Exercise details: Wherever the word "yellow" appears in a line of the data, that line should be copied.

Extracted data entries
++++++++++

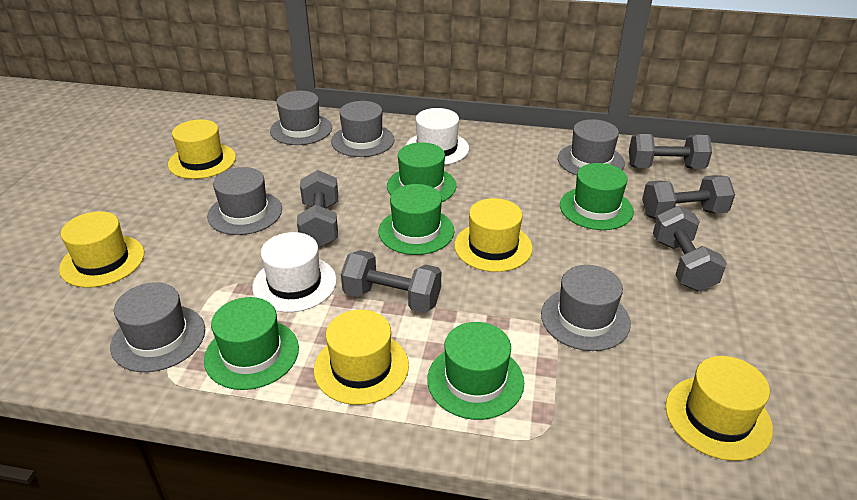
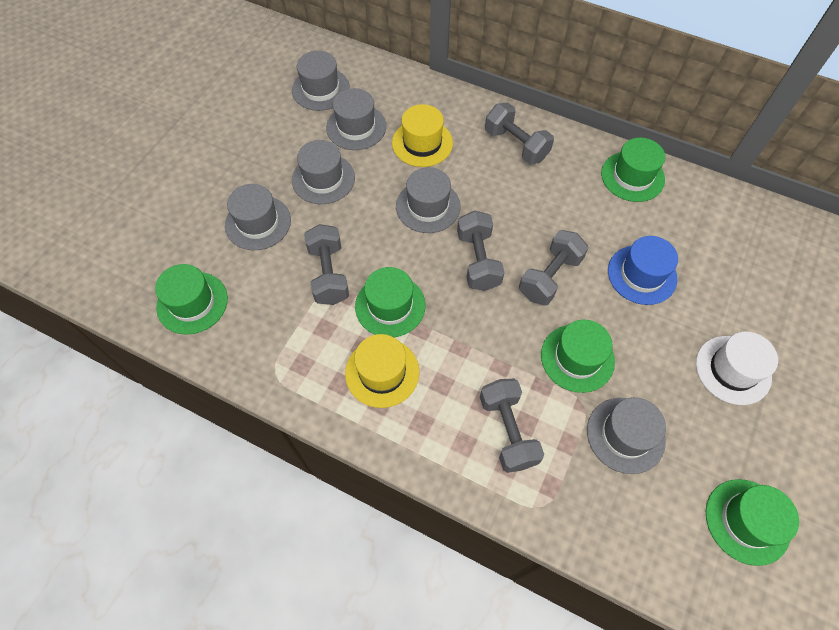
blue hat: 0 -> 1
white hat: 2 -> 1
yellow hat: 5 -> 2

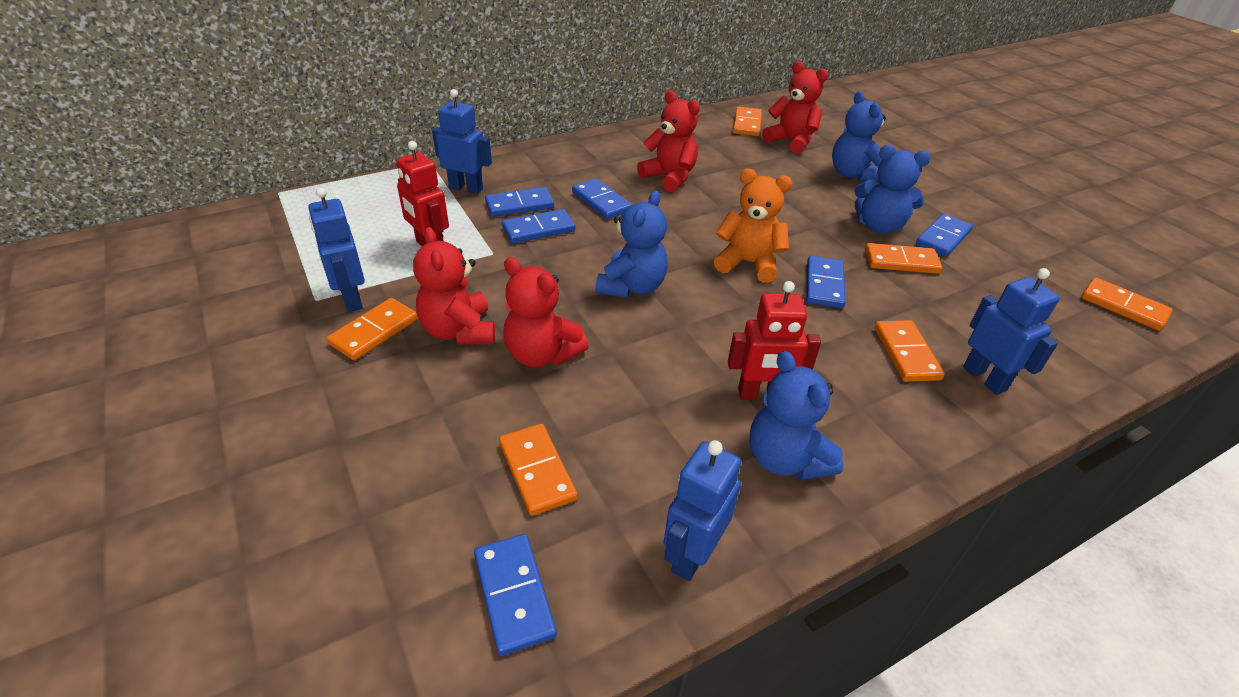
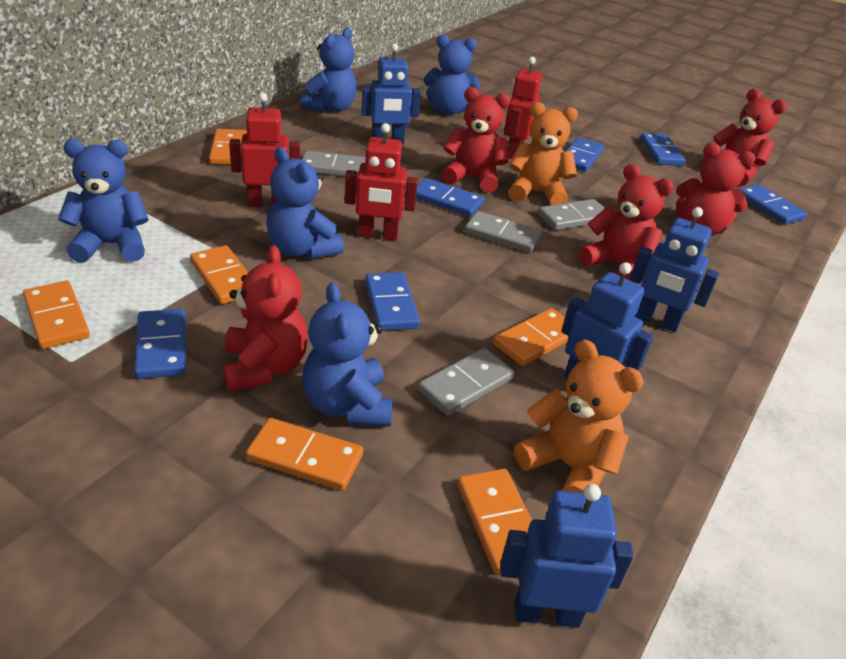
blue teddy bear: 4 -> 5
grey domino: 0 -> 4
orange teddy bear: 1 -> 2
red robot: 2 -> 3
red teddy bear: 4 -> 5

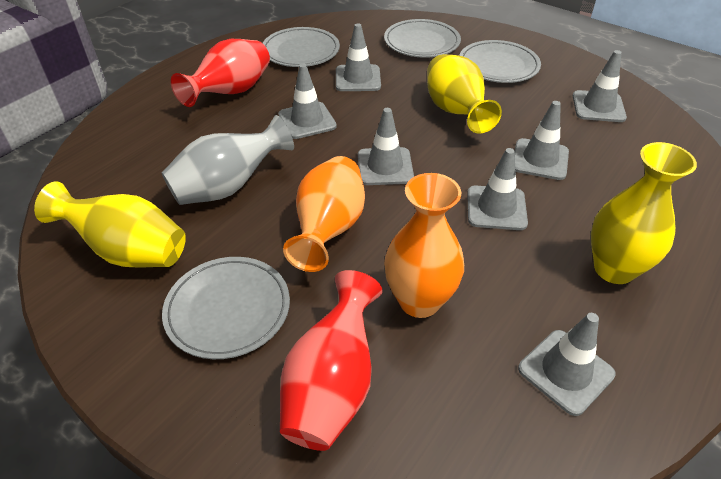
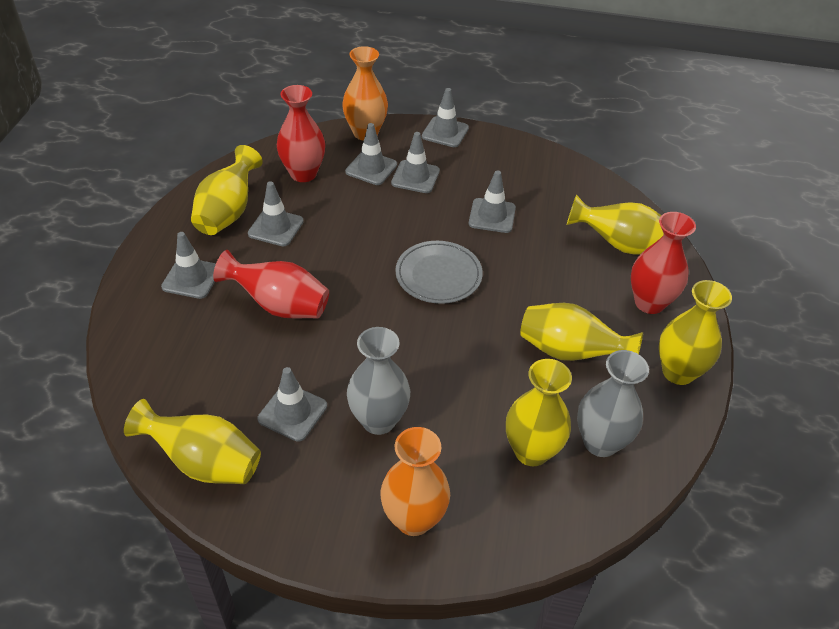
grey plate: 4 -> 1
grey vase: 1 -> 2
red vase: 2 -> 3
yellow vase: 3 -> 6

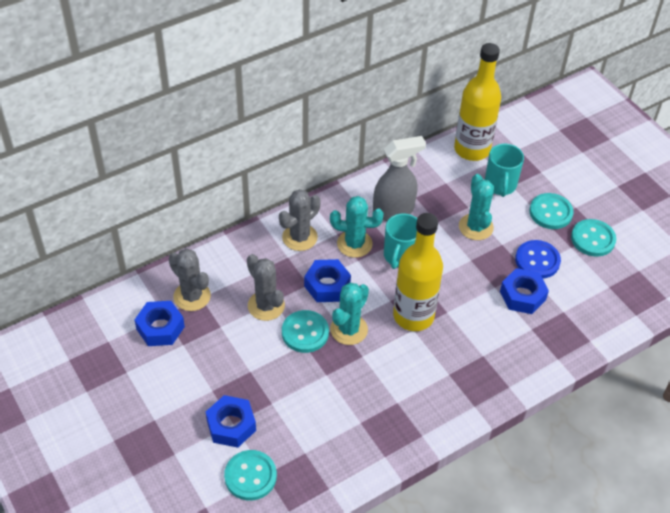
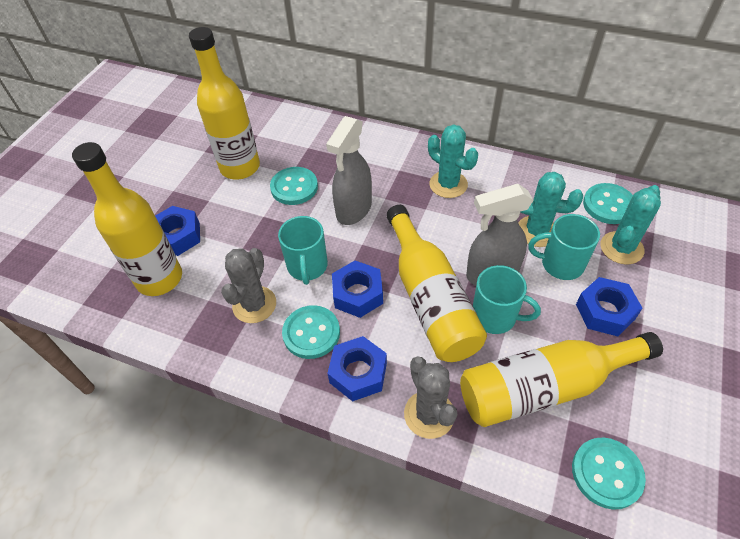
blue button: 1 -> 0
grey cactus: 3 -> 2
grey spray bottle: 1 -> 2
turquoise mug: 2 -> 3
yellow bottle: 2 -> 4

++++++++++

Output for this exercise:
yellow hat: 5 -> 2
yellow vase: 3 -> 6
yellow bottle: 2 -> 4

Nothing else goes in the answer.